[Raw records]
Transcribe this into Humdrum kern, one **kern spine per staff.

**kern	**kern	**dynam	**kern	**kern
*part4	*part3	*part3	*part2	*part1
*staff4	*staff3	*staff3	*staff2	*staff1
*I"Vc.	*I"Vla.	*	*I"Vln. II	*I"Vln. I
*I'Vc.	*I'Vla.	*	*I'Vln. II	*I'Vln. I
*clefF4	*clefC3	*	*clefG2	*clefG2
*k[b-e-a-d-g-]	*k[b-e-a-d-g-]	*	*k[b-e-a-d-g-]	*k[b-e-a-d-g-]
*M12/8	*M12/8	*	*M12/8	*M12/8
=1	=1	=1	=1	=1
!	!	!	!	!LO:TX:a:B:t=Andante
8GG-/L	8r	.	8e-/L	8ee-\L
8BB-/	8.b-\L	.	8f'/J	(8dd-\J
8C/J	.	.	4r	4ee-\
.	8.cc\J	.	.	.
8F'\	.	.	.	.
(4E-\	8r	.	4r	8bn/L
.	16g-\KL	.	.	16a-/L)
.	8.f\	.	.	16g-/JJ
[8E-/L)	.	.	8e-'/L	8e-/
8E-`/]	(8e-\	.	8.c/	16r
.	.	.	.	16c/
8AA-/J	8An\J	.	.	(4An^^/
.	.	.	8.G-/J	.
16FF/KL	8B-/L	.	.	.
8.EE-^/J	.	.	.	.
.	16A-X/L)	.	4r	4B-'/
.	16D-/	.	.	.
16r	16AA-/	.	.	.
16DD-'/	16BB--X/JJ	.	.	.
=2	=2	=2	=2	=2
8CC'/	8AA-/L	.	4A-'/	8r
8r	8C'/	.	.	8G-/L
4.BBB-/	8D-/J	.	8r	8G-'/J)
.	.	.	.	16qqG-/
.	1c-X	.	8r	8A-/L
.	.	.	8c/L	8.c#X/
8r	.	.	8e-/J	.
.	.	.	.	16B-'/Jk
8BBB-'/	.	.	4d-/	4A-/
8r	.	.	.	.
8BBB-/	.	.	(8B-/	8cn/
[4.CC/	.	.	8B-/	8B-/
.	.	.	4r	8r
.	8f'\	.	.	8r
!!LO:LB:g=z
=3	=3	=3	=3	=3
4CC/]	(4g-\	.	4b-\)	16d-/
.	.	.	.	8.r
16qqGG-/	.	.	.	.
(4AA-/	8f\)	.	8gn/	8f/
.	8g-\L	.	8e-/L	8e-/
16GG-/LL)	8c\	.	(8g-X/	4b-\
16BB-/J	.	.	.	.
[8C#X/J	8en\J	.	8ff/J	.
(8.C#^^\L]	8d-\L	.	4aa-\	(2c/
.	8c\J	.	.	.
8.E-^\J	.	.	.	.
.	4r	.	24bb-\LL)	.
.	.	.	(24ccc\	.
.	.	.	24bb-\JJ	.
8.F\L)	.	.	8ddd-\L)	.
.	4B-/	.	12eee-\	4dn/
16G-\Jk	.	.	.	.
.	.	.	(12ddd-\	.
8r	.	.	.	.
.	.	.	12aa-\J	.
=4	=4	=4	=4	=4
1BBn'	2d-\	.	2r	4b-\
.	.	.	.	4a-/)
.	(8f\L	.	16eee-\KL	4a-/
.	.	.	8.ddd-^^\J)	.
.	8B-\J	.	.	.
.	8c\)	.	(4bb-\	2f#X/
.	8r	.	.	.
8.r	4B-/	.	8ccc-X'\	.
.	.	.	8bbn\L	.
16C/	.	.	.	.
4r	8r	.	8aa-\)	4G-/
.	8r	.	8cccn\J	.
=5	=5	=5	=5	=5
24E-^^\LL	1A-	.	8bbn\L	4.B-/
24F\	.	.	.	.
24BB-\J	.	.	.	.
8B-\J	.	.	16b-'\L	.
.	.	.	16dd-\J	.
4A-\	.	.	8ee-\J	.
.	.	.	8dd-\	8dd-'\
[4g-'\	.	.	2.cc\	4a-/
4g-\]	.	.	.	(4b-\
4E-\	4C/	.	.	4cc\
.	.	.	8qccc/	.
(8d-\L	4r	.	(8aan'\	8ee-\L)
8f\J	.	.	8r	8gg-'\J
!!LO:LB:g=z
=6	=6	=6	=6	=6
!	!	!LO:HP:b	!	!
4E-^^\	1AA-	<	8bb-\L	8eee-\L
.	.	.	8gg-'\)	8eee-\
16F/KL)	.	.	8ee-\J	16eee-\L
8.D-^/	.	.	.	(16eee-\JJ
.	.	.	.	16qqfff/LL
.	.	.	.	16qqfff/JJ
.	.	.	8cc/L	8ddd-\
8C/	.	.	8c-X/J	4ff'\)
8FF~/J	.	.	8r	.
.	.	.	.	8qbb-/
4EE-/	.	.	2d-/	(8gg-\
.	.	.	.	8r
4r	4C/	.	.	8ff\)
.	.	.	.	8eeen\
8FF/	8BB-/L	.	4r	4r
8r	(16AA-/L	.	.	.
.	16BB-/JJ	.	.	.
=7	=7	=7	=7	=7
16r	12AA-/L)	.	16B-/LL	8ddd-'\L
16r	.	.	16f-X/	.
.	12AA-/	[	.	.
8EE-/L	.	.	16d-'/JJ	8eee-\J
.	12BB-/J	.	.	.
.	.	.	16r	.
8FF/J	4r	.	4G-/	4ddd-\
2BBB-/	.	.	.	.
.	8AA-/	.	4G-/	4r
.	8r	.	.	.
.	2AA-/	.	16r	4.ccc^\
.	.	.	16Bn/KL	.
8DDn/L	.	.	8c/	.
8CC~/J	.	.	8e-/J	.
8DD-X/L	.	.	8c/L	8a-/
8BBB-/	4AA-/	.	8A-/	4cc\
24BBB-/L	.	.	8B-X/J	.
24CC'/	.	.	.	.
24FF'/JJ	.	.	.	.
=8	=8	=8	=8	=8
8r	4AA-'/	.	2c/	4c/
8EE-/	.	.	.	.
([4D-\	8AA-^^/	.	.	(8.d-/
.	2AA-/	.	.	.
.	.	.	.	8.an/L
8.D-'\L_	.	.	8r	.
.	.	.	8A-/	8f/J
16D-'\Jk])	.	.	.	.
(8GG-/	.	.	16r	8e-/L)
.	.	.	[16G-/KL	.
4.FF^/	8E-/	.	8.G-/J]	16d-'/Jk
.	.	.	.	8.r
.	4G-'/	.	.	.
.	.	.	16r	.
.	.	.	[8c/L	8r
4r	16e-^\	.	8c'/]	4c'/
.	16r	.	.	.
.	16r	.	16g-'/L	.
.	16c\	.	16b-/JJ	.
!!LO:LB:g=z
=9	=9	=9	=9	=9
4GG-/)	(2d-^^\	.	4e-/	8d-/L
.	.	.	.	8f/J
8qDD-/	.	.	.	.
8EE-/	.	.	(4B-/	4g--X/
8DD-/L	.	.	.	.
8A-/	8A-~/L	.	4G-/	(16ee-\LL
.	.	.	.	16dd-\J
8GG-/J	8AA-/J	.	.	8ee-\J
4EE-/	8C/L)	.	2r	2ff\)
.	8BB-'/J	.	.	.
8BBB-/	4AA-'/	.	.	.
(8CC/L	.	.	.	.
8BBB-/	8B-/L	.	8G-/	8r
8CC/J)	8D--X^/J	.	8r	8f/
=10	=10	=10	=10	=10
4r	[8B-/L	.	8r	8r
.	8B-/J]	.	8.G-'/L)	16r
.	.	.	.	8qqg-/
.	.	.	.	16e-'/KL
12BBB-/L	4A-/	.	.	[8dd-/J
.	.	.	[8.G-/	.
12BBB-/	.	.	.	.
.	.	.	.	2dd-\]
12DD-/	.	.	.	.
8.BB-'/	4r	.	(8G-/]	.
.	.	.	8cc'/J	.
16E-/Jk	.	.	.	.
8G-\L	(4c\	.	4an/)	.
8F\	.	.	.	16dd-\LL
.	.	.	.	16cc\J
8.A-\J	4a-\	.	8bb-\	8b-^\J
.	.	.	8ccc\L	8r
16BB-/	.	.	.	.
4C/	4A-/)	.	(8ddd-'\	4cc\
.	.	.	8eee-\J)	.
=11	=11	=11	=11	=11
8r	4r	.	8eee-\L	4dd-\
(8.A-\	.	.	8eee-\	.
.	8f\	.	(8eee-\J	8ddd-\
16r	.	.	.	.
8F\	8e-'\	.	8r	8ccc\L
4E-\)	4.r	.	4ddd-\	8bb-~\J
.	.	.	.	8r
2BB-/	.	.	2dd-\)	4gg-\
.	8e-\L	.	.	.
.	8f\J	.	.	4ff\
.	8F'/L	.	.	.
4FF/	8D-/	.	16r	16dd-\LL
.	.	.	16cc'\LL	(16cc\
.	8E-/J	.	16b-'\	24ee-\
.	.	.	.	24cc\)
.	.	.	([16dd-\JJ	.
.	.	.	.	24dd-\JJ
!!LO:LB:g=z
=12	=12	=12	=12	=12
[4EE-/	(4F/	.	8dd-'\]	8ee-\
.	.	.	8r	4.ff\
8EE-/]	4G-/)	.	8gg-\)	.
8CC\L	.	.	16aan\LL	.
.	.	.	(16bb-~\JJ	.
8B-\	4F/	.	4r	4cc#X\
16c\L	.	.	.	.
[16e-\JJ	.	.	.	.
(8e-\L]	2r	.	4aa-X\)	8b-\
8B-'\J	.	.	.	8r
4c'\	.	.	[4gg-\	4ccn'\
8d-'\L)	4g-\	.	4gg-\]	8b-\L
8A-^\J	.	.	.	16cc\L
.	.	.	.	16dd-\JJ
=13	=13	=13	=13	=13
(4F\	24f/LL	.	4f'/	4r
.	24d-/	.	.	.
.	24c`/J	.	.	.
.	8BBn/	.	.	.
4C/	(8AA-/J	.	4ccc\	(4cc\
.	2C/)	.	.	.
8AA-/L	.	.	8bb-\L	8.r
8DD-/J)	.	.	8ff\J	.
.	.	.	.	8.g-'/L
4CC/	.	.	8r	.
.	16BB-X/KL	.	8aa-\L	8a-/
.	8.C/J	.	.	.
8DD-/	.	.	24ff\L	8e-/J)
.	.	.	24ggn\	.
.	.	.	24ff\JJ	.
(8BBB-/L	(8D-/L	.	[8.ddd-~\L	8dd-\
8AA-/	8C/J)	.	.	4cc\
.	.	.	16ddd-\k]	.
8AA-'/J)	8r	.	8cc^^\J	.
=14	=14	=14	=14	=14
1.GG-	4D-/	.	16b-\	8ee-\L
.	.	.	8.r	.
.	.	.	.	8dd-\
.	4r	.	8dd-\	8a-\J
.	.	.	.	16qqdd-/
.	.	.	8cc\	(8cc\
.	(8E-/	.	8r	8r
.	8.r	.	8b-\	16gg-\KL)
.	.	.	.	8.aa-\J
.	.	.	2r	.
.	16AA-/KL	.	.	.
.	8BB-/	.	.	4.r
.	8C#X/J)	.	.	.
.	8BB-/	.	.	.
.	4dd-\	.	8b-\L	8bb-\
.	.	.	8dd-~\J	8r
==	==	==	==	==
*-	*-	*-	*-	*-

Task goal
Identify each line of the entries above that contains the string "kern", taking case into account, and copy those lines.

Worked solution
Transcribe this into Humdrum kern, one **kern spine per staff.
**kern	**kern	**dynam	**kern	**kern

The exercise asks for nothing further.